▶ [Work to be completed]
Using the entries that follow, establish how many lines contain the word "AGND" and give only that figure.

Records supplied Block Start

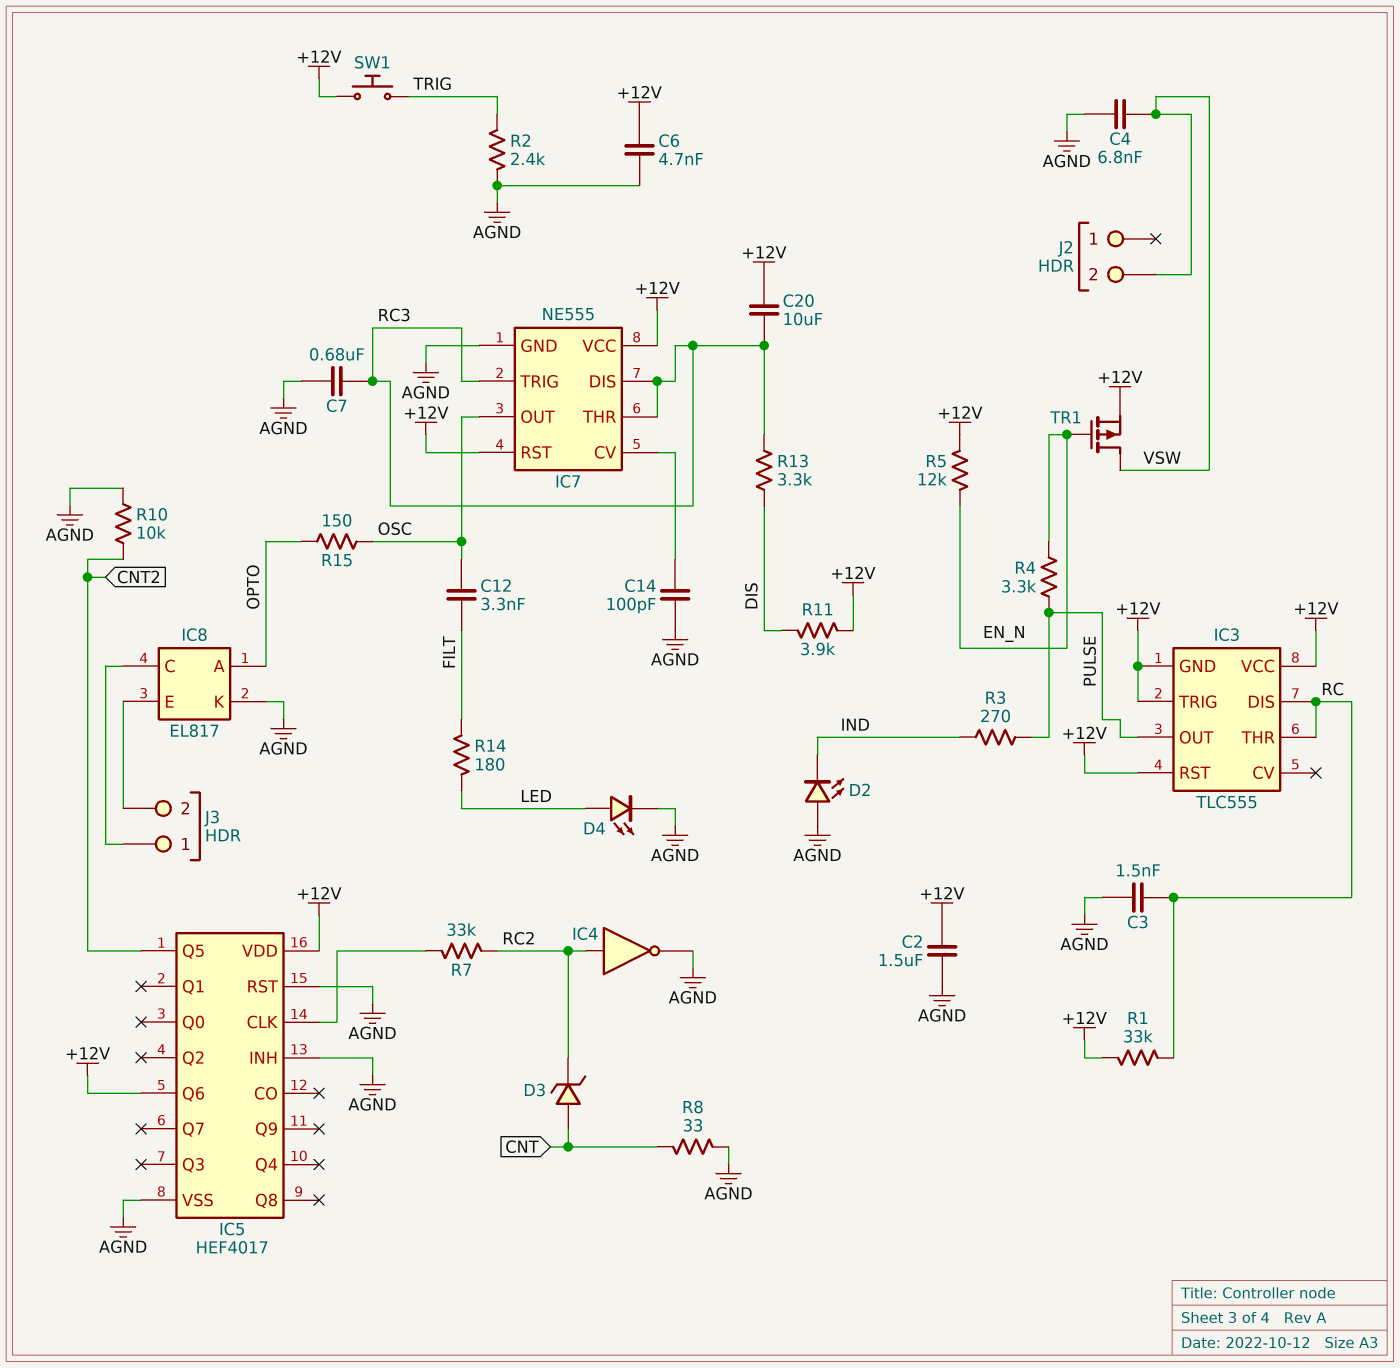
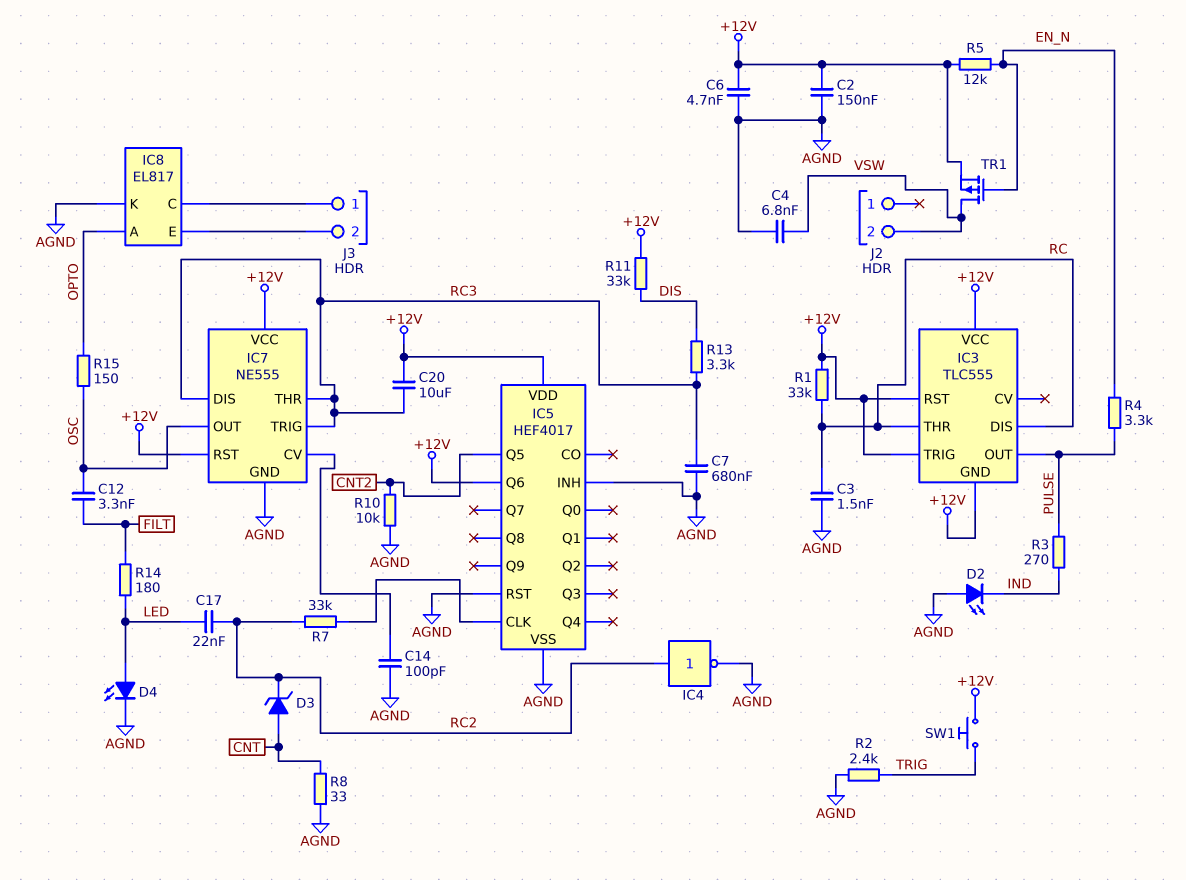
C2: 1.5uF (+12V, AGND) -> 150nF (+12V, AGND)
C17: none -> 22nF (LED, RC2)
R11: 3.9k (+12V, DIS) -> 33k (+12V, DIS)

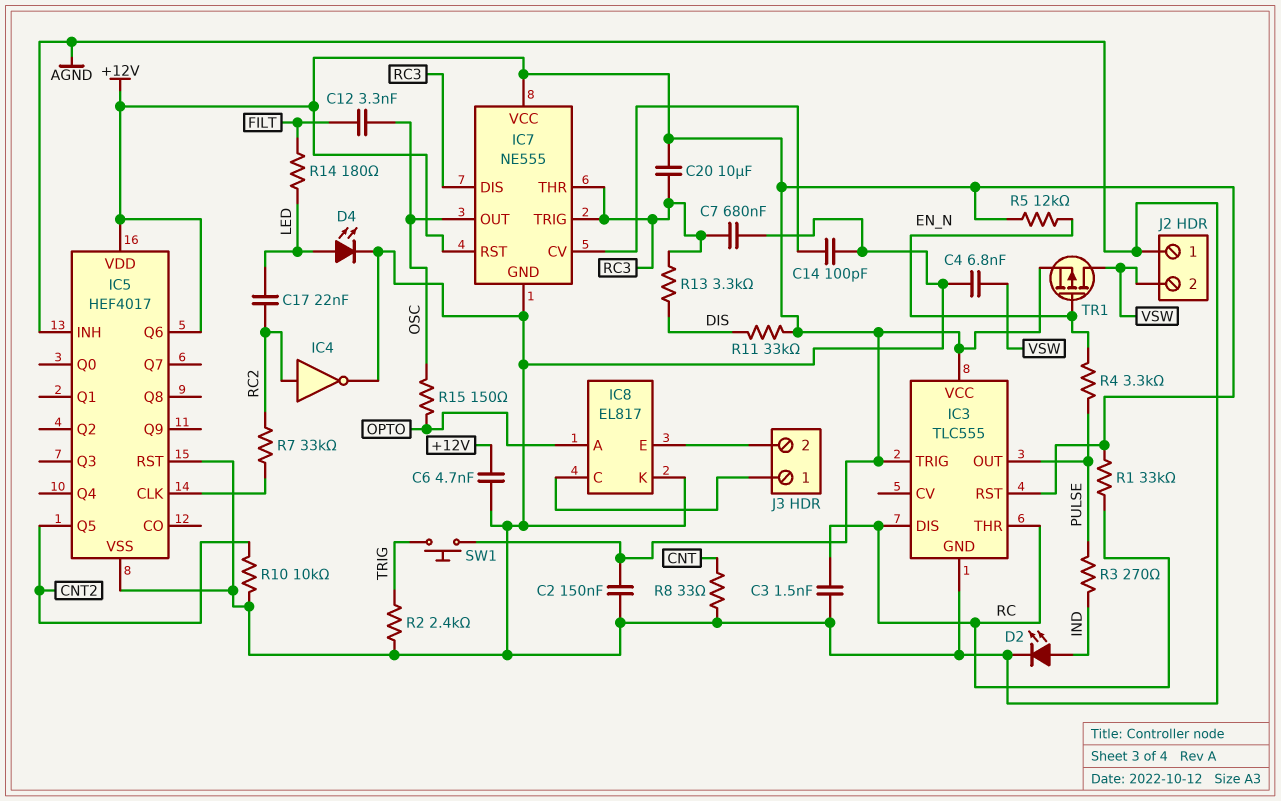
D2: LED (A AGND, K IND) -> LED (A IND, K AGND)
D3: zener (A CNT, K RC2) -> none
IC3 pin GND: +12V -> AGND
J2 pin 1: none -> AGND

Records supplied Block End

▶ [Answer for the task]
4